[Instructions to follow] Without including any pictures, return the records below exactly as written.

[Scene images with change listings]
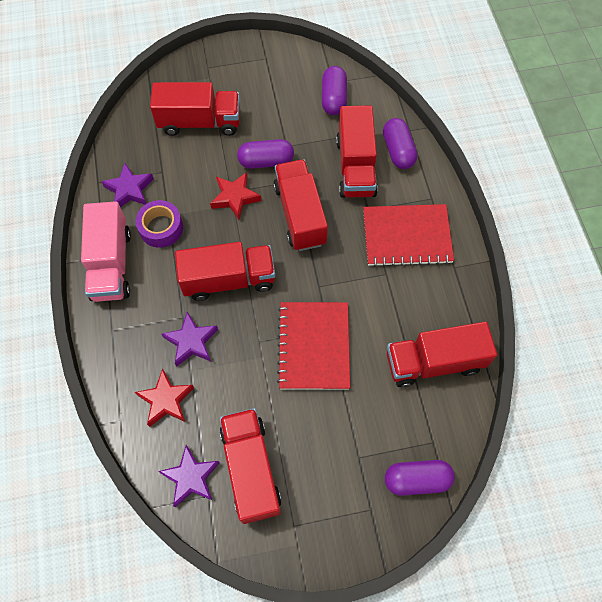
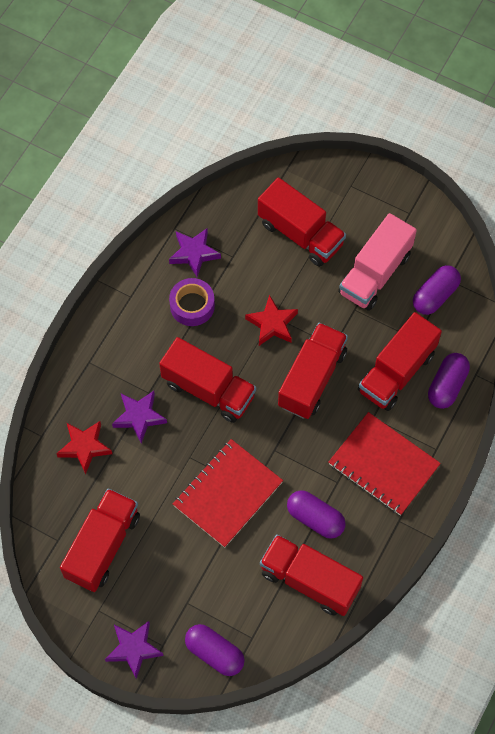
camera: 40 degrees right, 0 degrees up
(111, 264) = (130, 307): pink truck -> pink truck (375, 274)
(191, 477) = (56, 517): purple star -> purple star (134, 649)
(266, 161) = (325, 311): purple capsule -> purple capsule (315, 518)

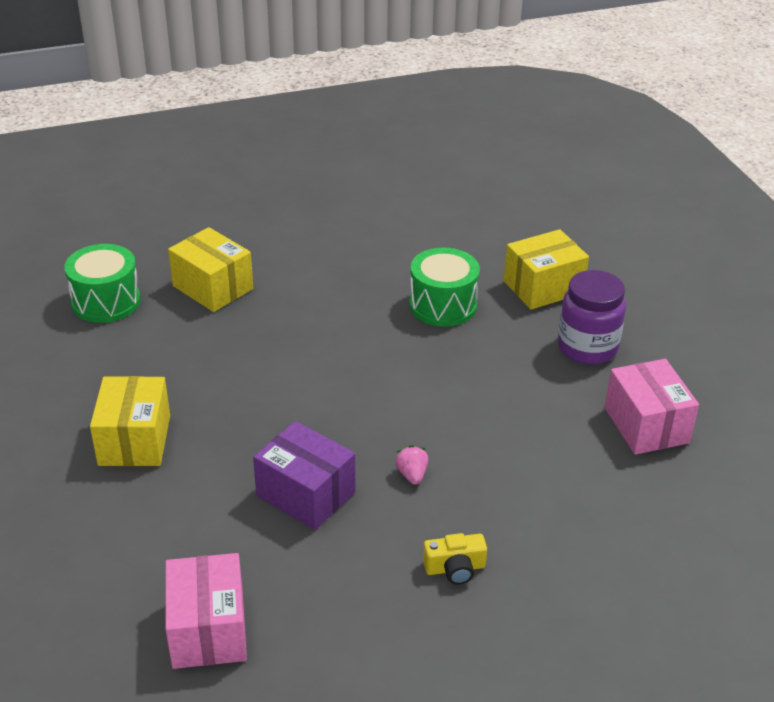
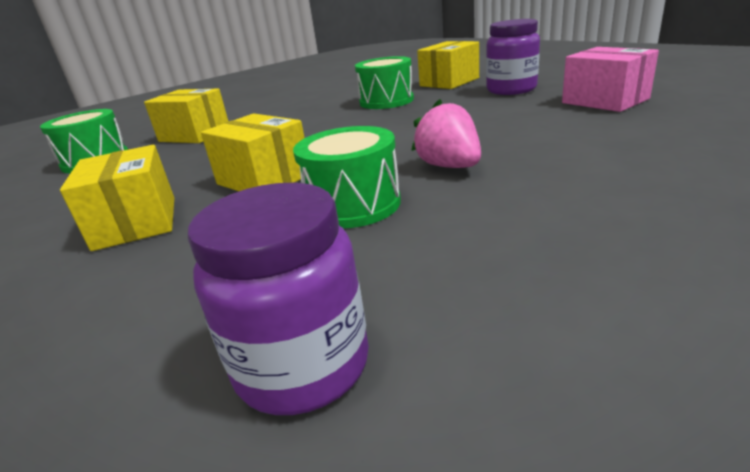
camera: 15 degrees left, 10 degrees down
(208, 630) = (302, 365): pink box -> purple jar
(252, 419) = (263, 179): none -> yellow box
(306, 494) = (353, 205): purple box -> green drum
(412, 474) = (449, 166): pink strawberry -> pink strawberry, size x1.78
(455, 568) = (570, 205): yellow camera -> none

[Result of the exercise]
camera: 40 degrees right, 0 degrees up
(111, 264) = (130, 307): pink truck -> pink truck (375, 274)
(191, 477) = (56, 517): purple star -> purple star (134, 649)
(266, 161) = (325, 311): purple capsule -> purple capsule (315, 518)

camera: 15 degrees left, 10 degrees down
(208, 630) = (302, 365): pink box -> purple jar
(252, 419) = (263, 179): none -> yellow box
(306, 494) = (353, 205): purple box -> green drum
(412, 474) = (449, 166): pink strawberry -> pink strawberry, size x1.78
(455, 568) = (570, 205): yellow camera -> none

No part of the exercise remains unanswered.